*What needs to be done*:
Could you restate word for word every line of the records below, from the first one to the one holding "DRIVER pin IN1: D4 -> D7"?

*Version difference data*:
* * * *

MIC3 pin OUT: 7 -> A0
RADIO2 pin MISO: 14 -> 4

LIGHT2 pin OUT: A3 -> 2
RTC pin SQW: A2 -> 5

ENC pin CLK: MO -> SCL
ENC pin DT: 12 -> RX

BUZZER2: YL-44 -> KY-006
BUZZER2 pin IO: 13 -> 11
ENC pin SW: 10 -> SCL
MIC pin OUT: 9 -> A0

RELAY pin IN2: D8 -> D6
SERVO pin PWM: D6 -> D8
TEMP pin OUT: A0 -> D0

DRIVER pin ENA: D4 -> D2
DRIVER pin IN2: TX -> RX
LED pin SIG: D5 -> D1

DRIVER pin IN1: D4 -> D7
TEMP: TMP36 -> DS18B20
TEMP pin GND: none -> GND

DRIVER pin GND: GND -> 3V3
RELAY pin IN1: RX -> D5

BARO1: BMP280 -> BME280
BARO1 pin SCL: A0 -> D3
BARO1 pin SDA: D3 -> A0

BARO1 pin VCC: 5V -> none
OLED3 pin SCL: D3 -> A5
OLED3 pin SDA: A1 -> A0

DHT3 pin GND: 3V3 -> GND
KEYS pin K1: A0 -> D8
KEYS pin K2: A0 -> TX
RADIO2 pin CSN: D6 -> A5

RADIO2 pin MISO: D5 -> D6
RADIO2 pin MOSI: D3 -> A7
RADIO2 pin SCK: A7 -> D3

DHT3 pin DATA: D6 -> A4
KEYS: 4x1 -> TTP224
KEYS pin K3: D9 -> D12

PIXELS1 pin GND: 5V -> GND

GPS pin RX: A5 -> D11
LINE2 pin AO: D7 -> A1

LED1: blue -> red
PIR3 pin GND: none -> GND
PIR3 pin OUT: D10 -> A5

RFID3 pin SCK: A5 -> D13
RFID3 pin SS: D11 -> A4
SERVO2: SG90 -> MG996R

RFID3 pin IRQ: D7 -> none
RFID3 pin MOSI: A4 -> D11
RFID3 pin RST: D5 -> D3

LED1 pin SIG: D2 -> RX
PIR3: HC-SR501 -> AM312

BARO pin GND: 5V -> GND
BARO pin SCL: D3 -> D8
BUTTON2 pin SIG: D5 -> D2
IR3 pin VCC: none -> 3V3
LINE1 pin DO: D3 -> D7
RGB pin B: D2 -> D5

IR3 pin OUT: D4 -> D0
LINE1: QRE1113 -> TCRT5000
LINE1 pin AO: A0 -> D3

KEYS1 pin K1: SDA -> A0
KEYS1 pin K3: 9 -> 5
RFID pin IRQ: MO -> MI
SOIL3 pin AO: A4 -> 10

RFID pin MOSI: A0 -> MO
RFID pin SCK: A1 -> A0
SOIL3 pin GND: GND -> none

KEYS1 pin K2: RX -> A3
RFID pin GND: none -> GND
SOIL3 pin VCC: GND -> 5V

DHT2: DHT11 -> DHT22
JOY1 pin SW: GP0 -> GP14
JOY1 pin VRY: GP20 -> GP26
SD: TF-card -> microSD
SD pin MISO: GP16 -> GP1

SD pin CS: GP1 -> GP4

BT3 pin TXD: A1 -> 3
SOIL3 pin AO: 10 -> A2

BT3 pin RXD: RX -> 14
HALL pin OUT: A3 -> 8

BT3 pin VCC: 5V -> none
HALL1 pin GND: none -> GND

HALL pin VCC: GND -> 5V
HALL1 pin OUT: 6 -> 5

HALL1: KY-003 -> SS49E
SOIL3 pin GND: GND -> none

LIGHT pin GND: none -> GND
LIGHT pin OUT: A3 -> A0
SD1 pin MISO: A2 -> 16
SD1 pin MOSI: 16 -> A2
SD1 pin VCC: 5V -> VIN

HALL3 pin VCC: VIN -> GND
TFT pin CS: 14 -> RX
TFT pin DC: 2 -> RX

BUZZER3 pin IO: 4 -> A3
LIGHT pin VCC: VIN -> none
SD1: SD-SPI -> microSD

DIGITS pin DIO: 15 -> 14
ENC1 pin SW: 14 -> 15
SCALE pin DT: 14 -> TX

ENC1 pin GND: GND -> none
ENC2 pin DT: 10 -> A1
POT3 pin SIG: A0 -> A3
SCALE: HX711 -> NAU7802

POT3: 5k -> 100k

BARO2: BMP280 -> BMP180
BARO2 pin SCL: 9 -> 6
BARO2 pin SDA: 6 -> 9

* * * *

*Result of this exercise*:
MIC3 pin OUT: 7 -> A0
RADIO2 pin MISO: 14 -> 4

LIGHT2 pin OUT: A3 -> 2
RTC pin SQW: A2 -> 5

ENC pin CLK: MO -> SCL
ENC pin DT: 12 -> RX

BUZZER2: YL-44 -> KY-006
BUZZER2 pin IO: 13 -> 11
ENC pin SW: 10 -> SCL
MIC pin OUT: 9 -> A0

RELAY pin IN2: D8 -> D6
SERVO pin PWM: D6 -> D8
TEMP pin OUT: A0 -> D0

DRIVER pin ENA: D4 -> D2
DRIVER pin IN2: TX -> RX
LED pin SIG: D5 -> D1

DRIVER pin IN1: D4 -> D7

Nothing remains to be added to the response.